Exercise description: Copy each line from the entries that the word "right" appears in.

Items from a dataset
⁂

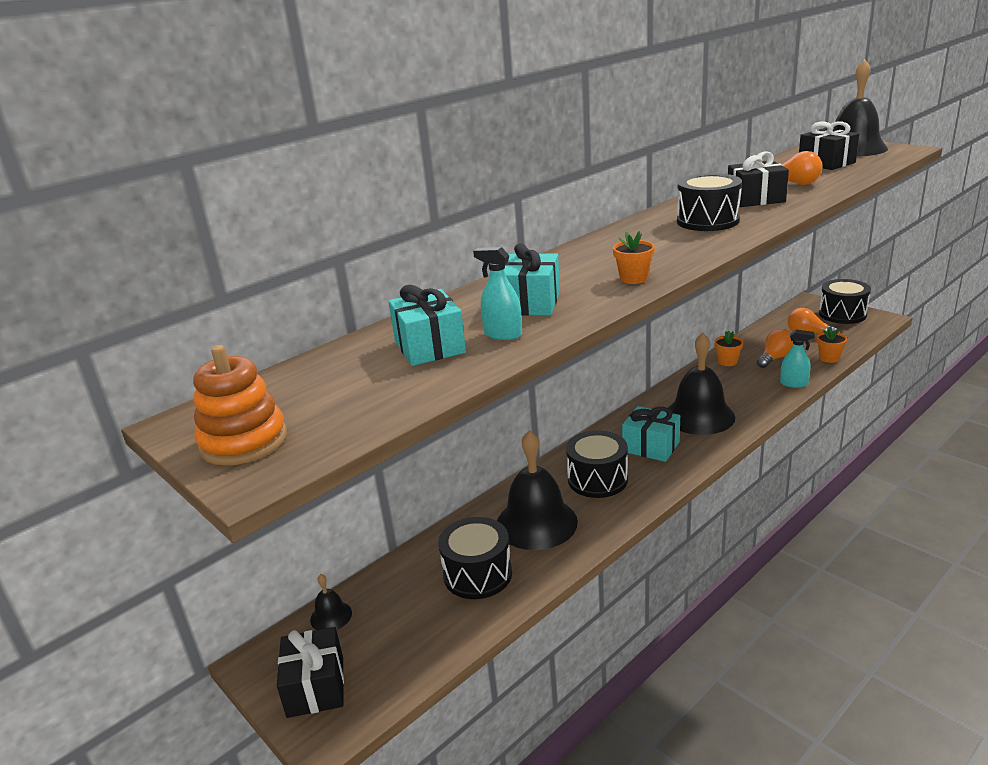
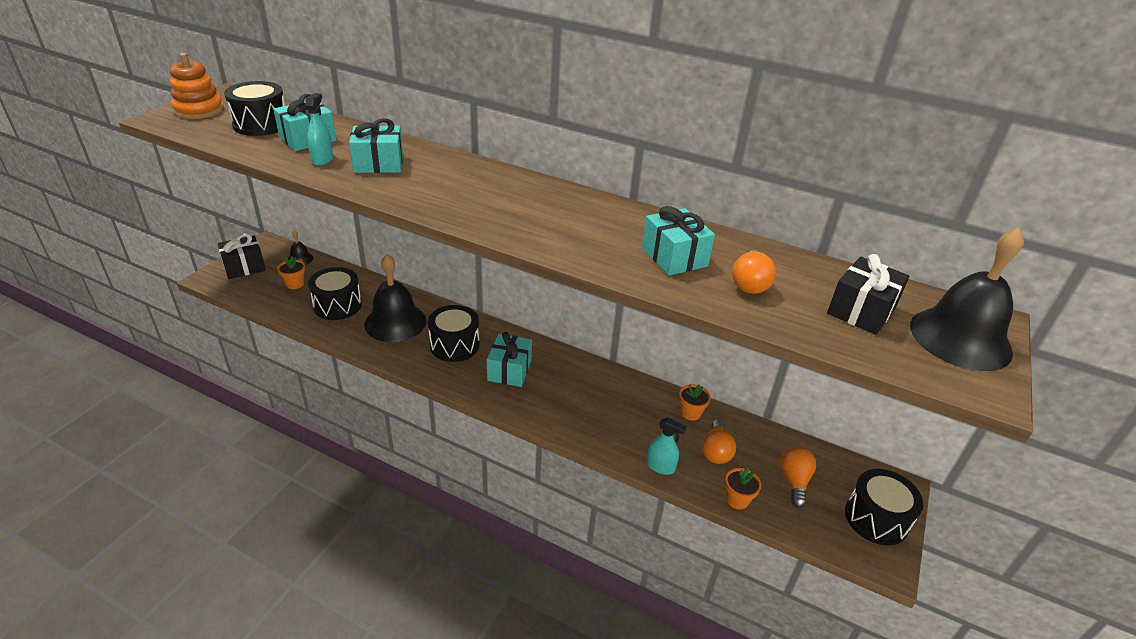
camera: 65 degrees right, 10 degrees up
(633, 278) = (427, 199): orange flower pot -> orange flower pot (295, 284)
(699, 416) = (570, 397): black bell -> none
(707, 221) = (589, 230): black drum -> black drum (261, 124)
(755, 199) = (674, 257): black gift -> turquoise gift
(775, 358) = (715, 451): orange light bulb -> orange light bulb turned 75 degrees clockwise
(794, 383) = (660, 466): turquoise spray bottle -> turquoise spray bottle turned 60 degrees counterclockwise

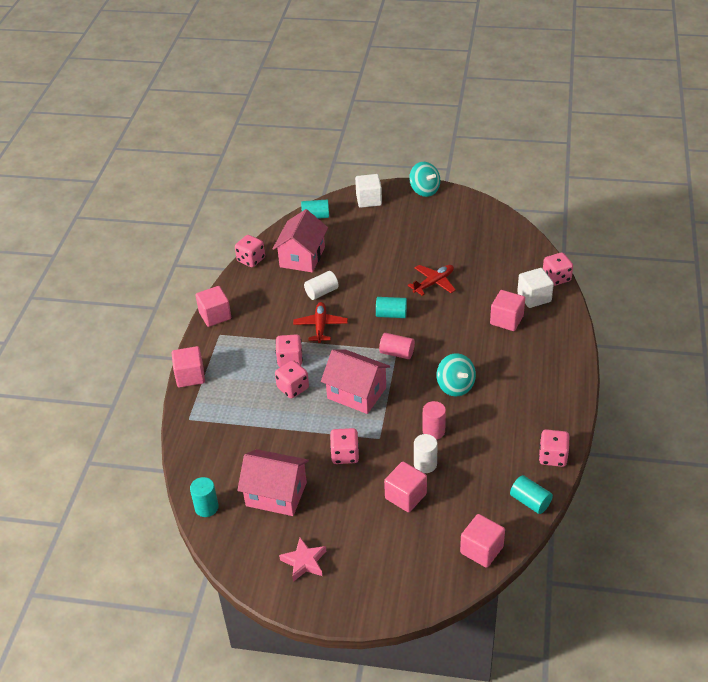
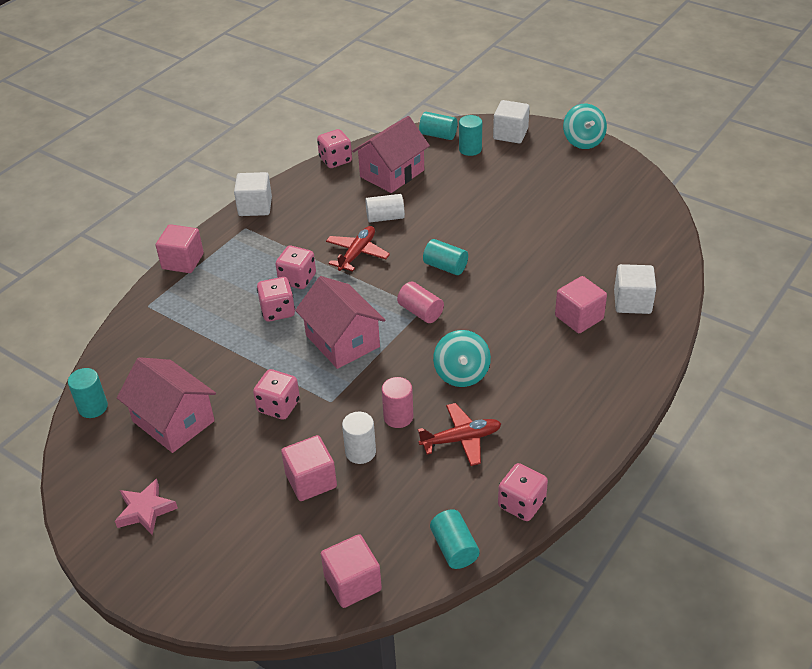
camera: 25 degrees right, 0 degrees up
(215, 316) = (255, 207): pink cube -> white cube
(347, 220) = (470, 149): none -> turquoise cylinder
(434, 283) = (520, 247): red plane -> red plane (461, 439)
(556, 278) = (677, 288): pink dice -> none

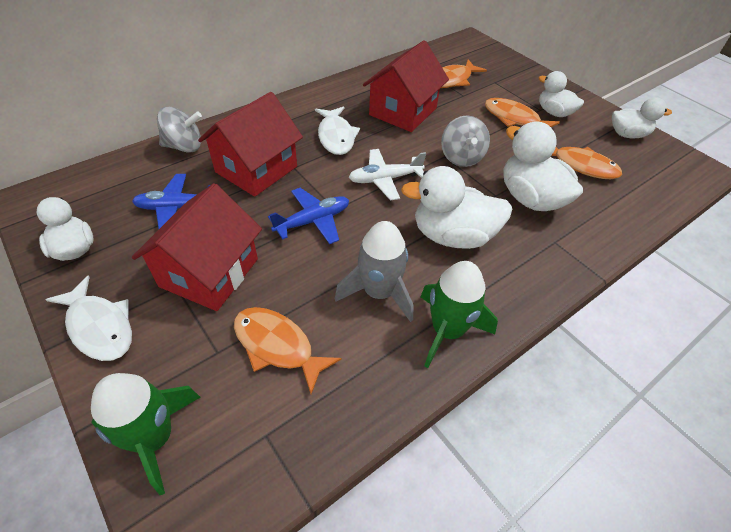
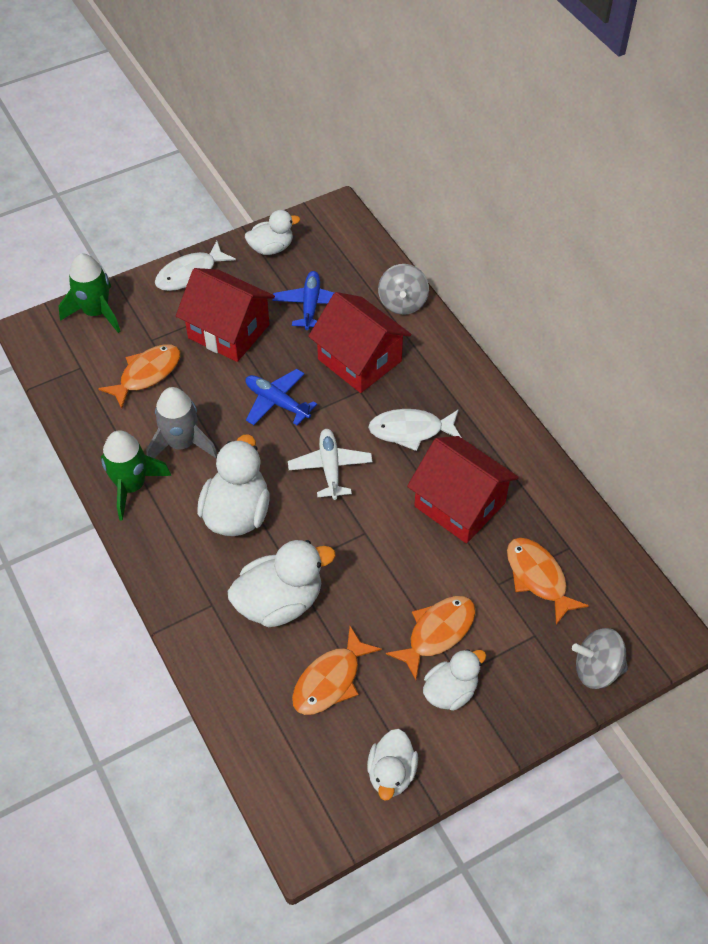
camera: 100 degrees right, 5 degrees up
(313, 221) = (277, 402): blue plane -> blue plane turned 150 degrees clockwise
(461, 157) = (360, 549): grey spinning top -> grey spinning top (597, 669)

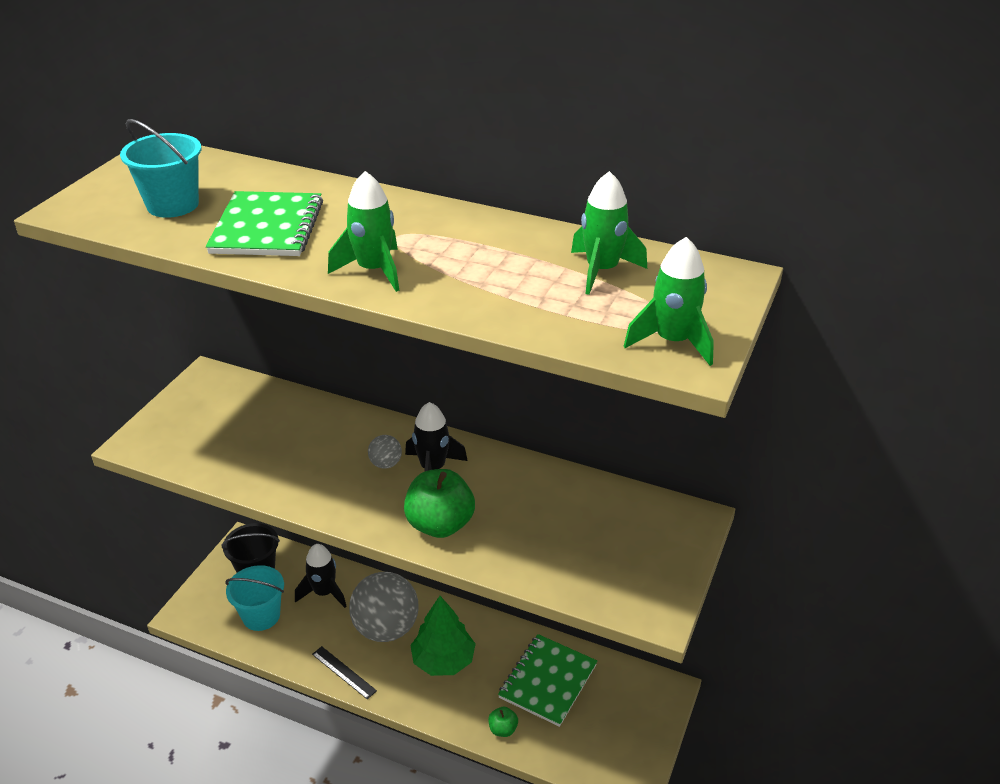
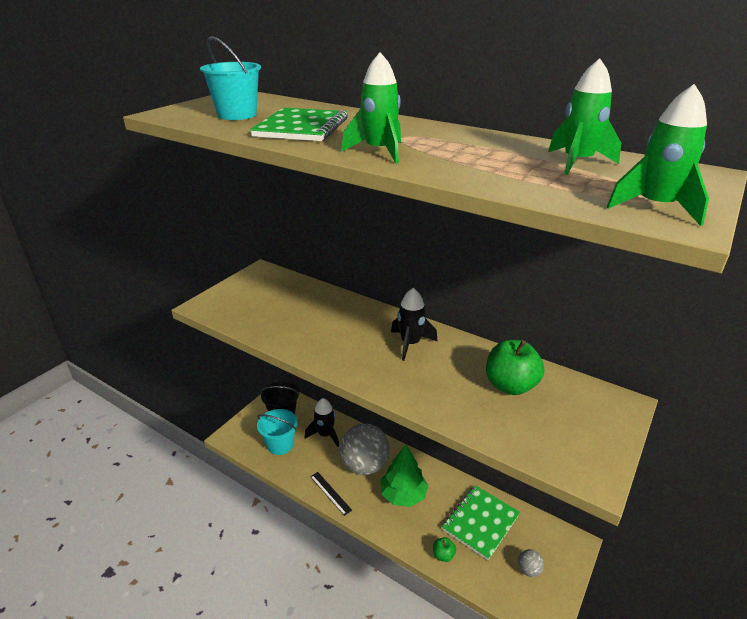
camera: 10 degrees right, 5 degrees down
(385, 464) = (375, 337): grey ball -> grey ball (529, 570)
(440, 524) = (411, 383): green apple -> green apple (510, 385)

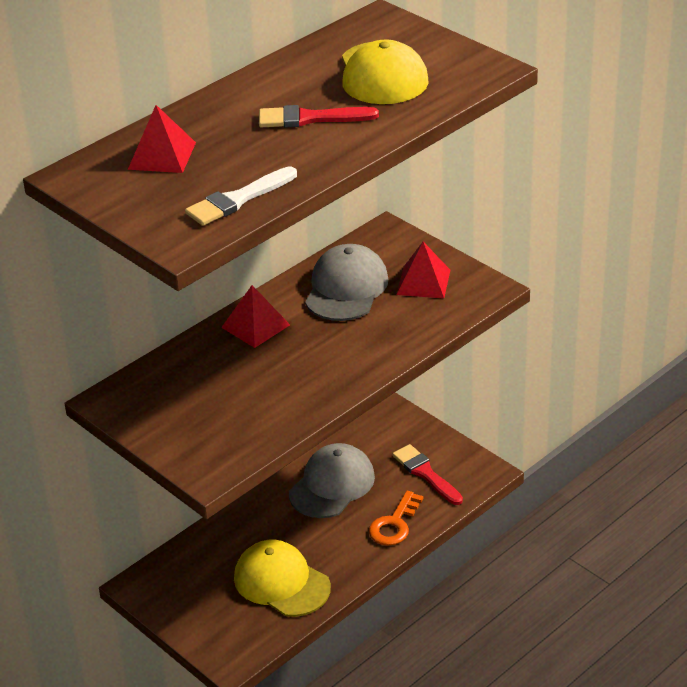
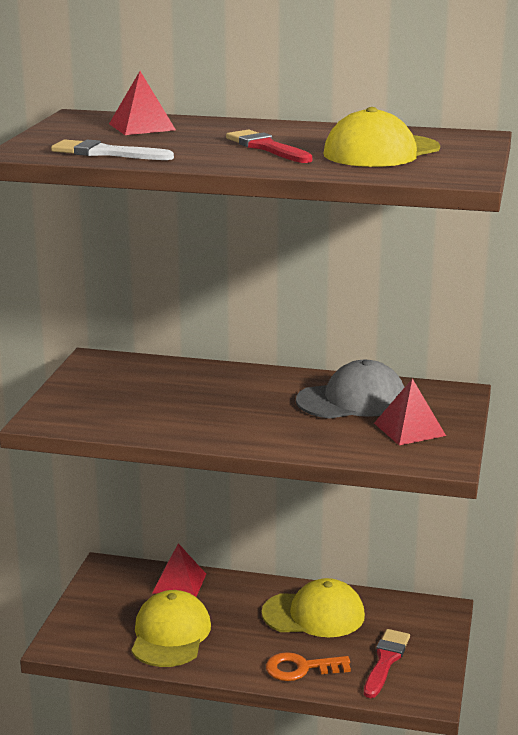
camera: 55 degrees right, 15 degrees down
(255, 326) = (251, 381): red pyramid -> red pyramid (179, 583)
(332, 485) = (314, 614): grey cap -> yellow cap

⁂

Answer space:
camera: 65 degrees right, 10 degrees up
camera: 25 degrees right, 0 degrees up
camera: 100 degrees right, 5 degrees up
camera: 10 degrees right, 5 degrees down
camera: 55 degrees right, 15 degrees down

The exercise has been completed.